=== TASK ===
Copy exactly the last part of the entries, starting from the line with "(434, 159) = (497, 641): none" and including the final line.

Object correspondence data:

·····

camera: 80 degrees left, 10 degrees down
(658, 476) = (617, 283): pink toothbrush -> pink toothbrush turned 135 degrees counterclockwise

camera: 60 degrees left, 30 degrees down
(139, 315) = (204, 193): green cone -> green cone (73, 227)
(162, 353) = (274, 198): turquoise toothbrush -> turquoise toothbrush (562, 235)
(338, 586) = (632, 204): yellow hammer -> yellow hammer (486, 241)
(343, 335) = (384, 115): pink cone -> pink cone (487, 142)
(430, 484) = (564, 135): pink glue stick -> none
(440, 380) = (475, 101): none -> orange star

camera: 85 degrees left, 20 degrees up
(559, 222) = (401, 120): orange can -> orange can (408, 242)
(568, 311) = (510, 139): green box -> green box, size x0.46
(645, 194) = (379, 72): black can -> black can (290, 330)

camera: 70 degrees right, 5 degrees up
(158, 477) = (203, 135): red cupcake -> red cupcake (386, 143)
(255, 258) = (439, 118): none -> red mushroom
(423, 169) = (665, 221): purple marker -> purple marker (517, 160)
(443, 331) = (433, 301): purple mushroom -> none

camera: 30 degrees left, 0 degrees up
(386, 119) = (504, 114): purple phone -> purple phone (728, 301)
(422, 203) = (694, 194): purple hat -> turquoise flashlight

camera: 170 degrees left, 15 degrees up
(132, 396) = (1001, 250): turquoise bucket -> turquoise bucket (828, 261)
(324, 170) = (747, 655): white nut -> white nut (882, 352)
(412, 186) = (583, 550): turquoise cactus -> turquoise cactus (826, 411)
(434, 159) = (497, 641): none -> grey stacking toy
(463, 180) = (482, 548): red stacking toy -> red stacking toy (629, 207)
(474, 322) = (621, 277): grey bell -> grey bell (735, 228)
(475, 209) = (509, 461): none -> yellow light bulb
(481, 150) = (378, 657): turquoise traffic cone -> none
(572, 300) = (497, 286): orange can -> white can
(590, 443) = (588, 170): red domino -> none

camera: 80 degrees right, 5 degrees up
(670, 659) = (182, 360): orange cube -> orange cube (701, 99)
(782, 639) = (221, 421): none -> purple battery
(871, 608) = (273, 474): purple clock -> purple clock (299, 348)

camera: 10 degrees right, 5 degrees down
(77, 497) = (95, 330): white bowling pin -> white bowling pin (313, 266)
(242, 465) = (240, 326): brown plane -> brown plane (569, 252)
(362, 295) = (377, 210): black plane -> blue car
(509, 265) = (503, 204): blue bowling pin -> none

·····

=== WRITTEN RESPONSE ===
(434, 159) = (497, 641): none -> grey stacking toy
(463, 180) = (482, 548): red stacking toy -> red stacking toy (629, 207)
(474, 322) = (621, 277): grey bell -> grey bell (735, 228)
(475, 209) = (509, 461): none -> yellow light bulb
(481, 150) = (378, 657): turquoise traffic cone -> none
(572, 300) = (497, 286): orange can -> white can
(590, 443) = (588, 170): red domino -> none

camera: 80 degrees right, 5 degrees up
(670, 659) = (182, 360): orange cube -> orange cube (701, 99)
(782, 639) = (221, 421): none -> purple battery
(871, 608) = (273, 474): purple clock -> purple clock (299, 348)

camera: 10 degrees right, 5 degrees down
(77, 497) = (95, 330): white bowling pin -> white bowling pin (313, 266)
(242, 465) = (240, 326): brown plane -> brown plane (569, 252)
(362, 295) = (377, 210): black plane -> blue car
(509, 265) = (503, 204): blue bowling pin -> none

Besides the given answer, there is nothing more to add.